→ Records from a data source
----

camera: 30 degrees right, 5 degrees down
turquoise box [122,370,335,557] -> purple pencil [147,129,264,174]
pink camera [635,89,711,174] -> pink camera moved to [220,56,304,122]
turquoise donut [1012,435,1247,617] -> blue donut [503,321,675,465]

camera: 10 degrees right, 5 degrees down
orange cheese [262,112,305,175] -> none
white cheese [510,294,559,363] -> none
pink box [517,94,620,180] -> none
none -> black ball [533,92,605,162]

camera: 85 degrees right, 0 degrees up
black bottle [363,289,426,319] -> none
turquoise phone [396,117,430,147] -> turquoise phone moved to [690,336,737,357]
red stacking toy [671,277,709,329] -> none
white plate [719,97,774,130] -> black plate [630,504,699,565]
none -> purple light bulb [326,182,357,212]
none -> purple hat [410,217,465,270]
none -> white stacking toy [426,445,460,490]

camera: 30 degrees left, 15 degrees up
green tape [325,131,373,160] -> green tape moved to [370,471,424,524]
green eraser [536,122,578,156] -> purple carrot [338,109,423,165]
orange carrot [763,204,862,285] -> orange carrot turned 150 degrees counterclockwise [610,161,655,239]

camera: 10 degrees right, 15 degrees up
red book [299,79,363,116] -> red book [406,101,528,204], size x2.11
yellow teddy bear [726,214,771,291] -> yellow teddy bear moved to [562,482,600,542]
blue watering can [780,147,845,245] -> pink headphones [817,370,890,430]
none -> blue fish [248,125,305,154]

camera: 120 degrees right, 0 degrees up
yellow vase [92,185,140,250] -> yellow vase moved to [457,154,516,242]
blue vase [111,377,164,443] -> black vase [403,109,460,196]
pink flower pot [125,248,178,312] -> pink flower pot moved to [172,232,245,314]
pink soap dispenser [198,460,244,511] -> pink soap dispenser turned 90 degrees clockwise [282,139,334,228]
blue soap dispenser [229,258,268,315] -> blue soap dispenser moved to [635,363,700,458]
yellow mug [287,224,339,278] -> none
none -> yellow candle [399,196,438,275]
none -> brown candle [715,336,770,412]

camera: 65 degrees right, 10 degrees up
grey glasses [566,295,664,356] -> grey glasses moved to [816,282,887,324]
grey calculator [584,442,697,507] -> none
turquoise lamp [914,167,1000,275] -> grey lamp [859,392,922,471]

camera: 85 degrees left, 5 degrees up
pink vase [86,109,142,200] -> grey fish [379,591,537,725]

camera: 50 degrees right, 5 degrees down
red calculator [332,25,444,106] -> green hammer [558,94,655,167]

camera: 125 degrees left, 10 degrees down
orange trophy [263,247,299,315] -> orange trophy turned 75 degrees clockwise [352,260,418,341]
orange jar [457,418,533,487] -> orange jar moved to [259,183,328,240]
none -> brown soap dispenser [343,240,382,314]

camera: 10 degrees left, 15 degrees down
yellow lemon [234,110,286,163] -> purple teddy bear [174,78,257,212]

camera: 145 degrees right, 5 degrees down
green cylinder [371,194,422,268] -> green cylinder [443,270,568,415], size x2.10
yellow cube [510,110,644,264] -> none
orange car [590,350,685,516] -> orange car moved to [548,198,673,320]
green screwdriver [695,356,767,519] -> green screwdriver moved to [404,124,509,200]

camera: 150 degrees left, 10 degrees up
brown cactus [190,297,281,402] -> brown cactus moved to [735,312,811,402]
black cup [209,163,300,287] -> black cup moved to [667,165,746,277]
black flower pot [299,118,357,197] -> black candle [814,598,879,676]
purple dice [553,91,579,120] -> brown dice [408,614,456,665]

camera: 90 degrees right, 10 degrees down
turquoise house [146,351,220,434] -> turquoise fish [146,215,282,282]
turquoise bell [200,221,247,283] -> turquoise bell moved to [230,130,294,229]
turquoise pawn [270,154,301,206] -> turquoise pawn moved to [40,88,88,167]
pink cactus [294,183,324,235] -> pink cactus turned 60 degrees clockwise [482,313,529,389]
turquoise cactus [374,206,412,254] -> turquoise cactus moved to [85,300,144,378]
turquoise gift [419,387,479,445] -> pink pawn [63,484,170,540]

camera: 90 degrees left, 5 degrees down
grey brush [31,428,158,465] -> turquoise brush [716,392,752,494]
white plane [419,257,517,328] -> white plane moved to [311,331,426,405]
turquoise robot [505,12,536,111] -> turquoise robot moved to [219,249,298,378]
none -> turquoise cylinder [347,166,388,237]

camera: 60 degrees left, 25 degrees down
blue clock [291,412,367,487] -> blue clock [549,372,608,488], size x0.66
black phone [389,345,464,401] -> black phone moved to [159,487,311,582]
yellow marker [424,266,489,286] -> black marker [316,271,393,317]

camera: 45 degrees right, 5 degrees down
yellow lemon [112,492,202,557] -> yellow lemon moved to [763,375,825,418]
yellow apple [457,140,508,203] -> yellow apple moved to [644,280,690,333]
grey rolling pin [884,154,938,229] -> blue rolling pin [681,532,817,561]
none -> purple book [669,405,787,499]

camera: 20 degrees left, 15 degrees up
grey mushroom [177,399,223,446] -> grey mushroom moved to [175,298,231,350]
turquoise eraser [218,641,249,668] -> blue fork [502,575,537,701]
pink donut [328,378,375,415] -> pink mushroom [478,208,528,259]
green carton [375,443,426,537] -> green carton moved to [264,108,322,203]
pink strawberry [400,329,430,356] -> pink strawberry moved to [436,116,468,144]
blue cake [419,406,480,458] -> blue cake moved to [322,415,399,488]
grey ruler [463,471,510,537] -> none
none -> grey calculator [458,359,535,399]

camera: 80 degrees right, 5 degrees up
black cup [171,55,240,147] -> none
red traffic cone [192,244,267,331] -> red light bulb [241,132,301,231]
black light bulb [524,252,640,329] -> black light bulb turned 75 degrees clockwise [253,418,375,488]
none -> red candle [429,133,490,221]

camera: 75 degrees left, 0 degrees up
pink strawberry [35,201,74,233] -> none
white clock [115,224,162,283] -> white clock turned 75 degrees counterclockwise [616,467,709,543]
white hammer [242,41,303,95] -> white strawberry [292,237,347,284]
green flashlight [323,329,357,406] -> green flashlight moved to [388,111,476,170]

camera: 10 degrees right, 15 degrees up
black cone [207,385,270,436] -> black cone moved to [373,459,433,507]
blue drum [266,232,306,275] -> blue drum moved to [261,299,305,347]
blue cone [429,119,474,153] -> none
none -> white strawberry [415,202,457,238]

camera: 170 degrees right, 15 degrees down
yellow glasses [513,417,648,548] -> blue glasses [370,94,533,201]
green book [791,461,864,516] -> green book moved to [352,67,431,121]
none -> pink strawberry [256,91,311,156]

----

→ EXERCISE REQUIREMENTS
Output, please, only the lines running from the start of the entries through the line that contains "turquoise donut [1012,435,1247,617]", including both of those lines.

→ TASK RESPONSE
camera: 30 degrees right, 5 degrees down
turquoise box [122,370,335,557] -> purple pencil [147,129,264,174]
pink camera [635,89,711,174] -> pink camera moved to [220,56,304,122]
turquoise donut [1012,435,1247,617] -> blue donut [503,321,675,465]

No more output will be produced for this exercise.